Activity:
Where a line of the records contains the word "degrees", show that line.

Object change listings
- Opening Delimiter -
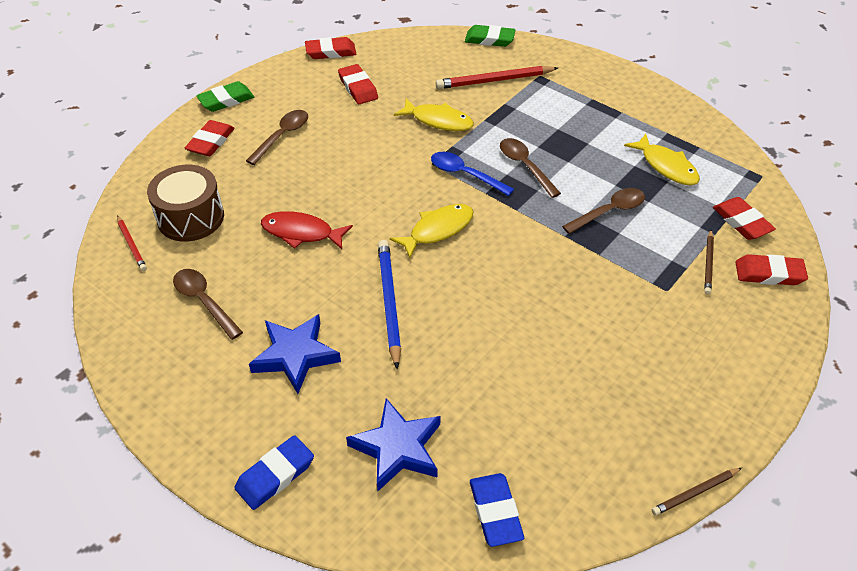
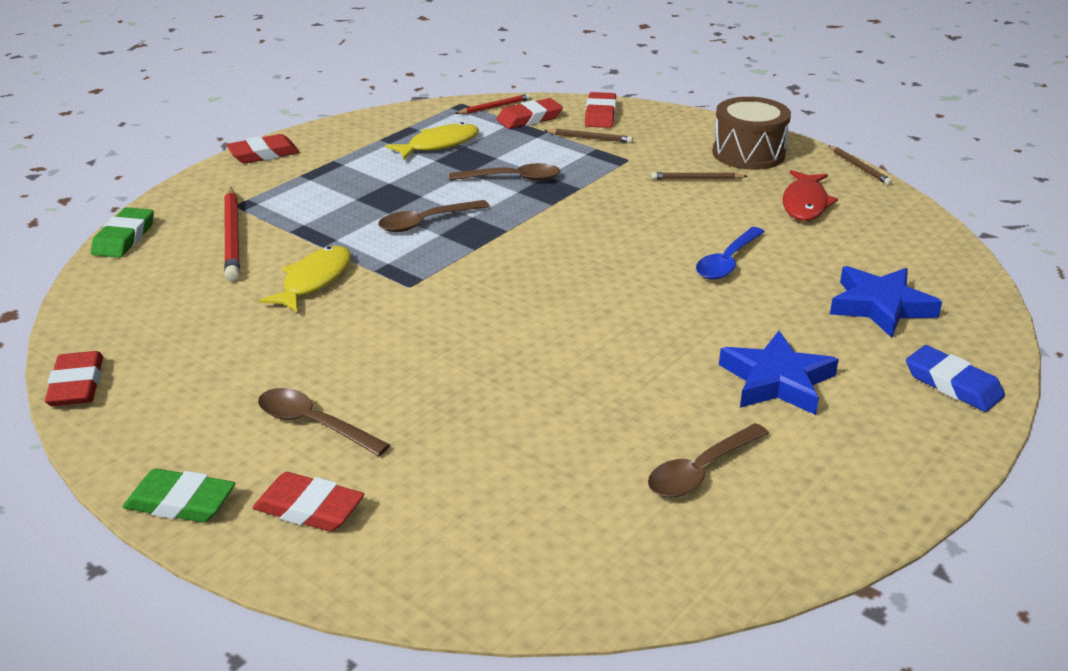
camera: 90 degrees left, 15 degrees down
(131, 245) = (585, 573): red pencil -> red pencil (494, 107)
(191, 218) = (516, 508): brown drum -> brown drum (748, 153)
(226, 100) = (181, 502): green eraser -> green eraser turned 45 degrees counterclockwise
(301, 233) = (550, 389): red fish -> red fish (805, 203)
(358, 88) = (202, 352): red eraser -> red eraser (263, 154)
(389, 302) = (674, 315): blue pencil -> none
(437, 230) = (543, 282): yellow fish -> none
(465, 174) = (437, 262): blue spoon -> blue spoon (727, 261)
(495, 512) = (926, 254): blue eraser -> none
(609, 212) = (512, 179): brown spoon -> brown spoon turned 120 degrees clockwise
(633, 339) = (697, 179): none -> brown pencil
- Closing Delimiter -
Finished exercise:
camera: 90 degrees left, 15 degrees down
(226, 100) = (181, 502): green eraser -> green eraser turned 45 degrees counterclockwise
(609, 212) = (512, 179): brown spoon -> brown spoon turned 120 degrees clockwise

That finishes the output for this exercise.